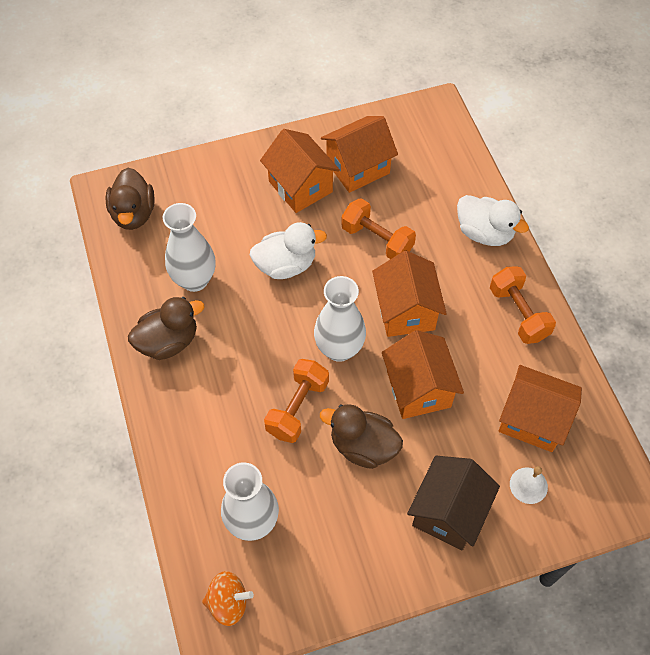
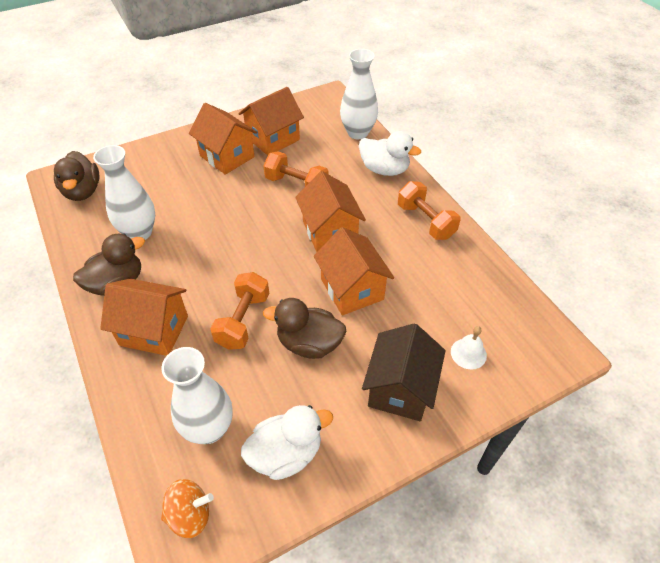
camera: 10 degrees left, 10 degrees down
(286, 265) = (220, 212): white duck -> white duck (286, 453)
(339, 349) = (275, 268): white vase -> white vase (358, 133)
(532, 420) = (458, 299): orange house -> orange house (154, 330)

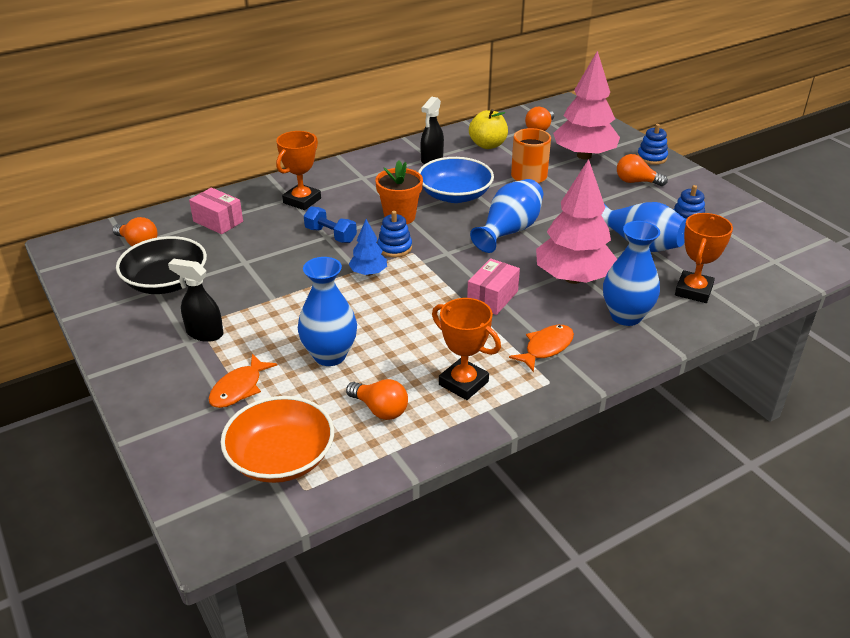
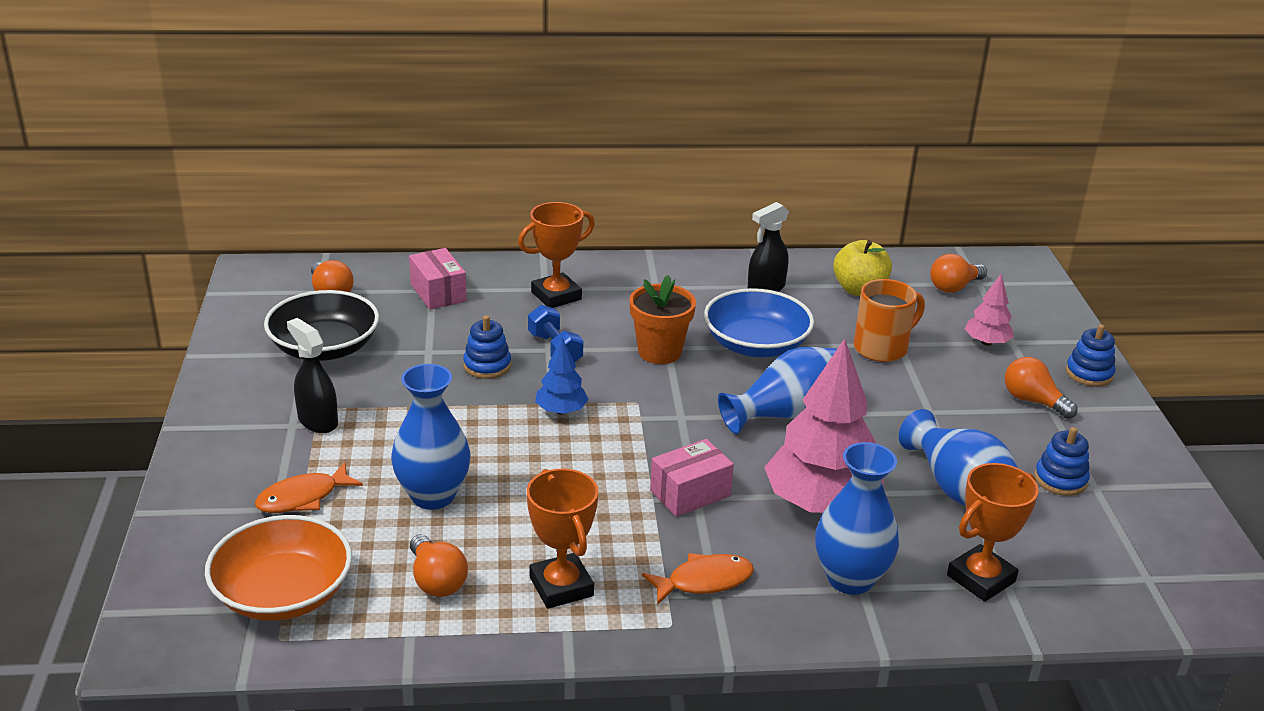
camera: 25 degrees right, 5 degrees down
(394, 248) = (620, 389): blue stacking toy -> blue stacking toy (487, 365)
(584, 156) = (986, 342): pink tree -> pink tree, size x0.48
---
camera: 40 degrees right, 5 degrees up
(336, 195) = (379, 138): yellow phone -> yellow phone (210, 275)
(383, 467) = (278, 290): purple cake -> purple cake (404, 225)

▶ [WHAT THE TASK ASKS] Using the entries above, repeat exactly the lines from the one with "(532, 420) = (458, 299): orange" to the one with "(584, 156) = (986, 342): pink", both included, and leave the pictures behind.

▶ [THE COMPLETED TASK]
(532, 420) = (458, 299): orange house -> orange house (154, 330)

camera: 25 degrees right, 5 degrees down
(394, 248) = (620, 389): blue stacking toy -> blue stacking toy (487, 365)
(584, 156) = (986, 342): pink tree -> pink tree, size x0.48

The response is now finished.